┌─ Data shown

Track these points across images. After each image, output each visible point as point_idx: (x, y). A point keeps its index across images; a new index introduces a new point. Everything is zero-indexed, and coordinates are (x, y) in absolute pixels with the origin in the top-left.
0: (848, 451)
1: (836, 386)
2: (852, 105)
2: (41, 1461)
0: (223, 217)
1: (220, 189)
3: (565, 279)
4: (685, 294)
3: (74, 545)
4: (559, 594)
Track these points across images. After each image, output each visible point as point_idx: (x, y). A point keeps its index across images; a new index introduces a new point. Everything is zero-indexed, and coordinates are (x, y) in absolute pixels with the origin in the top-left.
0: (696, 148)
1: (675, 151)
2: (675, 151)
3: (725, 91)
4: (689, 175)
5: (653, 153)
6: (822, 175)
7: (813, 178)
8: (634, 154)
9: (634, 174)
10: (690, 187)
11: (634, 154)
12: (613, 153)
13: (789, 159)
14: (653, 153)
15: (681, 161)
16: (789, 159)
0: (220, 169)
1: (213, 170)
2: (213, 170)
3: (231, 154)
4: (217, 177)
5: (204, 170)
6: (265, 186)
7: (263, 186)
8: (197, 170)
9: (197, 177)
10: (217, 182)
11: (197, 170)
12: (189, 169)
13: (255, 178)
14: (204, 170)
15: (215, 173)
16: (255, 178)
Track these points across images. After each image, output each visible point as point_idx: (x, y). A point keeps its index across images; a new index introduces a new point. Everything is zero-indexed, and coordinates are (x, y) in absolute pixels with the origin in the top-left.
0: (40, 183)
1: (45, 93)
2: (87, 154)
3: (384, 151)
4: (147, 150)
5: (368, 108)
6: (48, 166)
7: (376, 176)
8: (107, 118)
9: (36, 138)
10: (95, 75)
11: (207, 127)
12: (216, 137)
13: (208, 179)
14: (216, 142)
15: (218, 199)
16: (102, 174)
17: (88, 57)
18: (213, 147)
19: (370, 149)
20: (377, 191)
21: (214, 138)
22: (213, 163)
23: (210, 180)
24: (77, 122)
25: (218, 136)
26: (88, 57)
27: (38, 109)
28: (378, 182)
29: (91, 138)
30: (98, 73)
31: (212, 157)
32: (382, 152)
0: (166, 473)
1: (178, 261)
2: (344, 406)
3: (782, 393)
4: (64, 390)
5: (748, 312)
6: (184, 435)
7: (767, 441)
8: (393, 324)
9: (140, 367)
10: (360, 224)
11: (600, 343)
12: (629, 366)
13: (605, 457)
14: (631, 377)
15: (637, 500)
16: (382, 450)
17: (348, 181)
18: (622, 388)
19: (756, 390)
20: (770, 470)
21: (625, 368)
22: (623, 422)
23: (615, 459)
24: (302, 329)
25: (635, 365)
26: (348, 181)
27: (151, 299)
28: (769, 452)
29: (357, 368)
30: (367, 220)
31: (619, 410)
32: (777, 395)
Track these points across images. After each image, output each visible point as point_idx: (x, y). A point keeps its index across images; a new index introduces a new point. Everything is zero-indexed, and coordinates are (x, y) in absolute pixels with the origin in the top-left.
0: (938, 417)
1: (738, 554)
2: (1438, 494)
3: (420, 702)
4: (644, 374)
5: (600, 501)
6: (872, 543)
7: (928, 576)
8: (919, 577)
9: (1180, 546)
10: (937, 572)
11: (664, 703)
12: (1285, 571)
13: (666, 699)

└─

Please rewrite the records from their start up to and including the line containing "16: (255, 178)", replacing "zero-indexed" with "zero-based" and leaving everything else unchanged.

§ Solution for this problem:
Track these points across images. After each image, output each visible point as point_idx: (x, y). A point keeps its index across images; a new index introduces a new point. Everything is zero-based, and coordinates are (x, y) in absolute pixels with the origin in the top-left.
0: (848, 451)
1: (836, 386)
2: (852, 105)
2: (41, 1461)
0: (223, 217)
1: (220, 189)
3: (565, 279)
4: (685, 294)
3: (74, 545)
4: (559, 594)
Track these points across images. After each image, output each visible point as point_idx: (x, y). A point keeps its index across images; a new index introduces a new point. Everything is zero-based, and coordinates are (x, y) in absolute pixels with the origin in the top-left.
0: (696, 148)
1: (675, 151)
2: (675, 151)
3: (725, 91)
4: (689, 175)
5: (653, 153)
6: (822, 175)
7: (813, 178)
8: (634, 154)
9: (634, 174)
10: (690, 187)
11: (634, 154)
12: (613, 153)
13: (789, 159)
14: (653, 153)
15: (681, 161)
16: (789, 159)
0: (220, 169)
1: (213, 170)
2: (213, 170)
3: (231, 154)
4: (217, 177)
5: (204, 170)
6: (265, 186)
7: (263, 186)
8: (197, 170)
9: (197, 177)
10: (217, 182)
11: (197, 170)
12: (189, 169)
13: (255, 178)
14: (204, 170)
15: (215, 173)
16: (255, 178)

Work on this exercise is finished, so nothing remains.